[[ Data records, beginning ]]

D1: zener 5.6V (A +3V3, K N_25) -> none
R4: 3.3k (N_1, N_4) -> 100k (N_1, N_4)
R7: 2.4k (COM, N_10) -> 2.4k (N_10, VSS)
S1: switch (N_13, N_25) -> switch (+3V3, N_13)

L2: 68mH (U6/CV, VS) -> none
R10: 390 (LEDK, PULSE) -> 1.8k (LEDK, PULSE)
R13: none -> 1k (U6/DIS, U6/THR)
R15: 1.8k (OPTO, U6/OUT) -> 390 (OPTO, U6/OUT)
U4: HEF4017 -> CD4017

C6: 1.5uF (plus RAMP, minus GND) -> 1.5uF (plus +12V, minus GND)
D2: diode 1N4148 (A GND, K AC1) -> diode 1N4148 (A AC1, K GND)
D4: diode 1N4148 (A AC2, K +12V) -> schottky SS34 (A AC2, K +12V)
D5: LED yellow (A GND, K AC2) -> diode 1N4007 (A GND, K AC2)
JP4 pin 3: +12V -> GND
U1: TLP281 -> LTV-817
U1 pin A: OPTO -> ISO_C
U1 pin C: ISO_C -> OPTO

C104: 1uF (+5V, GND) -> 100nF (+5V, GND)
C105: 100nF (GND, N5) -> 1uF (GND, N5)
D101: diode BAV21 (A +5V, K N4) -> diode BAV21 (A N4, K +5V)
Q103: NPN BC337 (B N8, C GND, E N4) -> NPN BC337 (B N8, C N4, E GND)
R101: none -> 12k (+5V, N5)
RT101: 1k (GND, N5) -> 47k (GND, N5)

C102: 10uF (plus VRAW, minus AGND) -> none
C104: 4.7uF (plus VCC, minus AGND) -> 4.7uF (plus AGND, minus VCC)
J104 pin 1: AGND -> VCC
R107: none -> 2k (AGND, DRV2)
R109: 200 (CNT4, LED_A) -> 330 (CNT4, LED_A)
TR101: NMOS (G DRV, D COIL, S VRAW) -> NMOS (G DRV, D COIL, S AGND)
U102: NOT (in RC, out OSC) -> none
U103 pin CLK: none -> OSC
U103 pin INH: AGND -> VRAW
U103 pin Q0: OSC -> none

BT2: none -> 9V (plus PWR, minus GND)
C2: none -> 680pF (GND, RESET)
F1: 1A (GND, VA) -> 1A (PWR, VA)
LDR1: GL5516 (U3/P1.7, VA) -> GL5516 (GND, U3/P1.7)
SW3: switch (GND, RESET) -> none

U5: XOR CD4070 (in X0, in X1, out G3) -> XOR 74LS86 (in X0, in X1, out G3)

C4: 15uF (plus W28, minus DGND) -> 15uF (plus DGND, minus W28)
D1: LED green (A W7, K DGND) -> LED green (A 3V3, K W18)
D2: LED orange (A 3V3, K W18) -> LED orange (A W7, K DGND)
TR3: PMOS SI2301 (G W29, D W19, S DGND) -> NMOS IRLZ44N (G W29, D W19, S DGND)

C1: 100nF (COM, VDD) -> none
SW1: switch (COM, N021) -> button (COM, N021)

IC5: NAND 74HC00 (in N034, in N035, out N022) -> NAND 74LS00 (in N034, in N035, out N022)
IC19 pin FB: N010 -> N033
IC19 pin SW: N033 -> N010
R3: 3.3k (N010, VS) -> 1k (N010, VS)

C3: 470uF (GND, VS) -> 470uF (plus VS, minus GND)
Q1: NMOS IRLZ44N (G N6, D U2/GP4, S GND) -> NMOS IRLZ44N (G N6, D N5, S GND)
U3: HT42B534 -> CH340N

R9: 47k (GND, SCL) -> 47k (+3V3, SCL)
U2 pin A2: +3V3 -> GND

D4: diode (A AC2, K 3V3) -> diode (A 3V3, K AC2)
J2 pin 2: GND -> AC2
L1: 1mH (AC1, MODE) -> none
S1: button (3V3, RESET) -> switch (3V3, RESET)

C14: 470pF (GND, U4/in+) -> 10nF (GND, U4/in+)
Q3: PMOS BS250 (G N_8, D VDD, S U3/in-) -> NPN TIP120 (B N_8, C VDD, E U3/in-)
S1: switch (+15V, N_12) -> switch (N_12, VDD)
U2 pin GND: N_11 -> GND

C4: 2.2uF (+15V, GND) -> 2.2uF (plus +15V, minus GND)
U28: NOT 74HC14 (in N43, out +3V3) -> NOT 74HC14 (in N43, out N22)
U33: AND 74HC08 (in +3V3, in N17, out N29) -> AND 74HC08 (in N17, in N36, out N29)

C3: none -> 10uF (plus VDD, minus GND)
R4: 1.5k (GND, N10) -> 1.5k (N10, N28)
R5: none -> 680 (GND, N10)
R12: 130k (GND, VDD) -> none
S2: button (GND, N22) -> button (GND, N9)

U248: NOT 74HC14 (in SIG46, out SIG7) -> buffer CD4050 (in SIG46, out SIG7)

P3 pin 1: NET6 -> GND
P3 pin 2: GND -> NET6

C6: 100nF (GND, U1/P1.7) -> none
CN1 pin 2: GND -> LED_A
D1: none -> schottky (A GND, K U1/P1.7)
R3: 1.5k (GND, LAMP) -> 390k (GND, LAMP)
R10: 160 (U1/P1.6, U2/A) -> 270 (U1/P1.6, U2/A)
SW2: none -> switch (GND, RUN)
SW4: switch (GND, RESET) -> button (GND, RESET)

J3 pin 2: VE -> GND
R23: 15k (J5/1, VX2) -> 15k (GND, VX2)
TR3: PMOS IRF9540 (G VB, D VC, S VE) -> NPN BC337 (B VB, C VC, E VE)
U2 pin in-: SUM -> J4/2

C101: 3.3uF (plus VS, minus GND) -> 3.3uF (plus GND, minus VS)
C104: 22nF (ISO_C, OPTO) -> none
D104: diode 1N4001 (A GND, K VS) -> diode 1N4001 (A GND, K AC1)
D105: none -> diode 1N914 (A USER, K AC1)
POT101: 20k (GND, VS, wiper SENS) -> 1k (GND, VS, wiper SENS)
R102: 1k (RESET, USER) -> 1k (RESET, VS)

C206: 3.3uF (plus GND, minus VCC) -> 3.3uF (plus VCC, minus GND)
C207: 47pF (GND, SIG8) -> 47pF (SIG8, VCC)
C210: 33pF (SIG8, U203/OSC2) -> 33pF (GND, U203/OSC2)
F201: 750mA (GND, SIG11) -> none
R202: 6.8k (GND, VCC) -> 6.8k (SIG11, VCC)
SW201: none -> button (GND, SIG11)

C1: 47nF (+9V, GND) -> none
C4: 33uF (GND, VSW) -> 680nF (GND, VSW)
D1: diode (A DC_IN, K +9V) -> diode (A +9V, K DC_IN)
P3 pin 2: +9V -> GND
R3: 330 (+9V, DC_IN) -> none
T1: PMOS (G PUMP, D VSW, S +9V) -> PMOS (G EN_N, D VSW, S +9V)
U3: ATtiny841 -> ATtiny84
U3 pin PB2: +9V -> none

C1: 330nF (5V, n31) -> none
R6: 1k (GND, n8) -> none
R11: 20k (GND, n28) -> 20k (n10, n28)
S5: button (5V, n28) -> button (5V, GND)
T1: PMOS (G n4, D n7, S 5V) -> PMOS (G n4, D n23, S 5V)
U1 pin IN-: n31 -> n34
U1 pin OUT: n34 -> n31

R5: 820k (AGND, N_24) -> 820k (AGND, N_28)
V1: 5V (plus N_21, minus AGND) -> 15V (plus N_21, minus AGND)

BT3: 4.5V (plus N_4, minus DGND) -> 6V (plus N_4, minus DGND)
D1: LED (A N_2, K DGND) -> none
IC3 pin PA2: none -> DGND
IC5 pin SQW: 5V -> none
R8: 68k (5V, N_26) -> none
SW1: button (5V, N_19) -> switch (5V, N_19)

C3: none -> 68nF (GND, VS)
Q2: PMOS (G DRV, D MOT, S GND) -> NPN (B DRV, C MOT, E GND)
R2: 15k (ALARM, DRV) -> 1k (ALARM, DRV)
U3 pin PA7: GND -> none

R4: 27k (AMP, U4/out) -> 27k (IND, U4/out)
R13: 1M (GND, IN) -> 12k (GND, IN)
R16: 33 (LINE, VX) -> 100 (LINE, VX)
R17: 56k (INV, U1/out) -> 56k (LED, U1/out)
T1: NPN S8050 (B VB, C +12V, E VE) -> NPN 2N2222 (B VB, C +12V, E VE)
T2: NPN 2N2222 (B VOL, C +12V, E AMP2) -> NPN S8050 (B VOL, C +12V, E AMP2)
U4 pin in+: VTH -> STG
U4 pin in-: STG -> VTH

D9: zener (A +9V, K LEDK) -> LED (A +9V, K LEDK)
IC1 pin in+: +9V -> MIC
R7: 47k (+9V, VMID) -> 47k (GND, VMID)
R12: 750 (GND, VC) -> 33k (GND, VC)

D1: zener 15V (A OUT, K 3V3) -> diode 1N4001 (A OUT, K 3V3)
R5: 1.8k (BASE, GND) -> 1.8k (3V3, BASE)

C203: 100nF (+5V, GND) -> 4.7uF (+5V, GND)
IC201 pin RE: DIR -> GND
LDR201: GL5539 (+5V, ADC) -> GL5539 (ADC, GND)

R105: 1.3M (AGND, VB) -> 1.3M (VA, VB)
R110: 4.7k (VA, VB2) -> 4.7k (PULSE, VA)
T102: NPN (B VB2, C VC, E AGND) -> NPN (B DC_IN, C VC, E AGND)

[[ Data records, end ]]

(Task directions): Extract the lines of the preceding material that run from the line with "C105: 100nF (GND, N5) -> 1uF (GND, N5)" through the line with "U103 pin Q0: OSC -> none", inclusive, reproducing them exactly and adding nothing.

(Task response):
C105: 100nF (GND, N5) -> 1uF (GND, N5)
D101: diode BAV21 (A +5V, K N4) -> diode BAV21 (A N4, K +5V)
Q103: NPN BC337 (B N8, C GND, E N4) -> NPN BC337 (B N8, C N4, E GND)
R101: none -> 12k (+5V, N5)
RT101: 1k (GND, N5) -> 47k (GND, N5)

C102: 10uF (plus VRAW, minus AGND) -> none
C104: 4.7uF (plus VCC, minus AGND) -> 4.7uF (plus AGND, minus VCC)
J104 pin 1: AGND -> VCC
R107: none -> 2k (AGND, DRV2)
R109: 200 (CNT4, LED_A) -> 330 (CNT4, LED_A)
TR101: NMOS (G DRV, D COIL, S VRAW) -> NMOS (G DRV, D COIL, S AGND)
U102: NOT (in RC, out OSC) -> none
U103 pin CLK: none -> OSC
U103 pin INH: AGND -> VRAW
U103 pin Q0: OSC -> none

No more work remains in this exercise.